## Exercise goal
In the entries below, find each line bearing the string "moved" and copy it.

BEGIN Supplied data

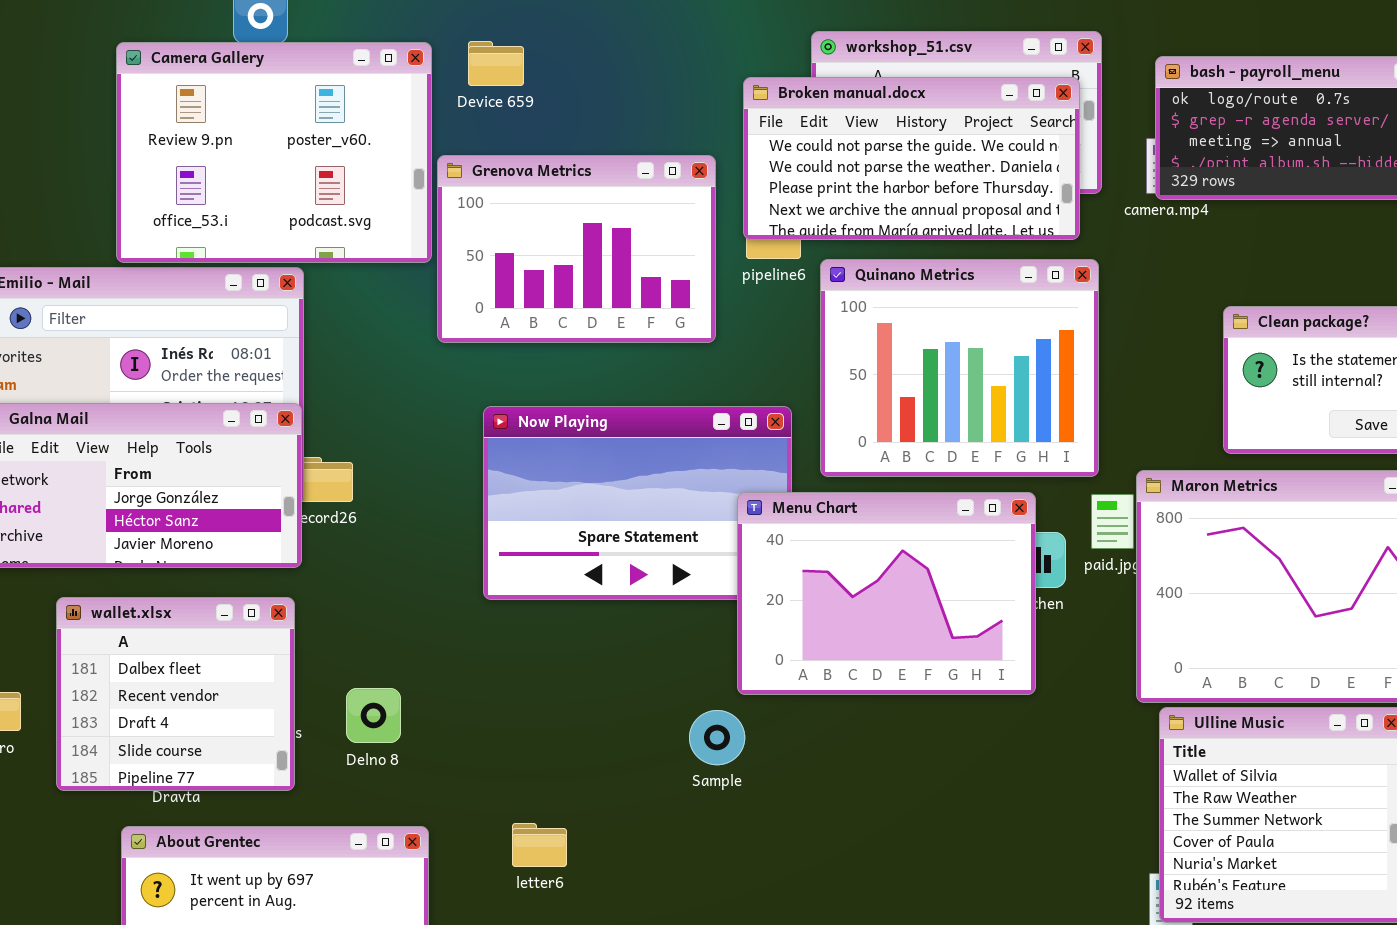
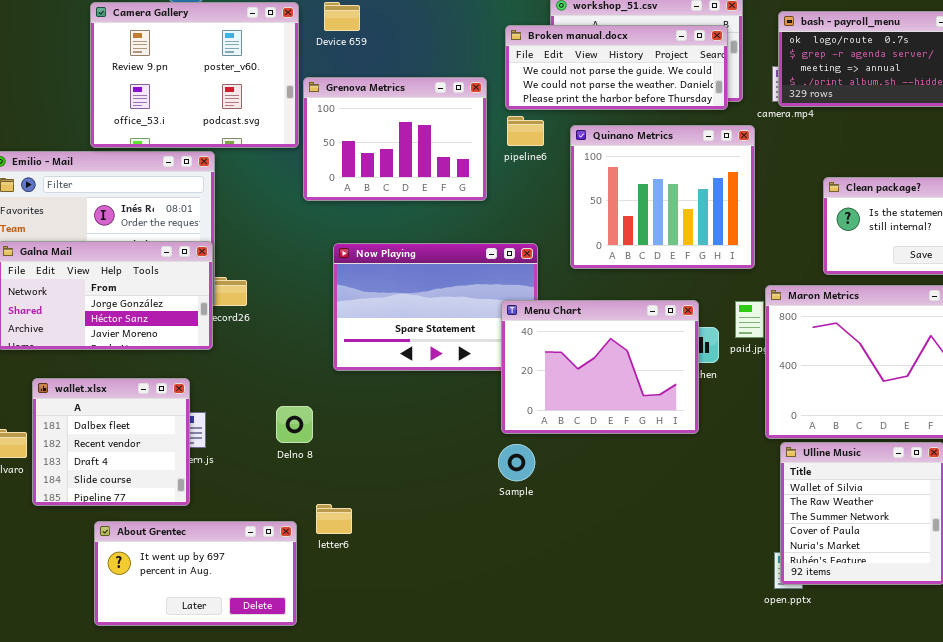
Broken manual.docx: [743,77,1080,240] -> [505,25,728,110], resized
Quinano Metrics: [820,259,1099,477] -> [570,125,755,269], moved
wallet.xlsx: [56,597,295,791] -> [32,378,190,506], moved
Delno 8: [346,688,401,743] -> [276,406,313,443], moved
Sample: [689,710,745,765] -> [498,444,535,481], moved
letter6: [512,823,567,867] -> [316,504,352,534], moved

END Supplied data

## Answer section
Quinano Metrics: [820,259,1099,477] -> [570,125,755,269], moved
wallet.xlsx: [56,597,295,791] -> [32,378,190,506], moved
Delno 8: [346,688,401,743] -> [276,406,313,443], moved
Sample: [689,710,745,765] -> [498,444,535,481], moved
letter6: [512,823,567,867] -> [316,504,352,534], moved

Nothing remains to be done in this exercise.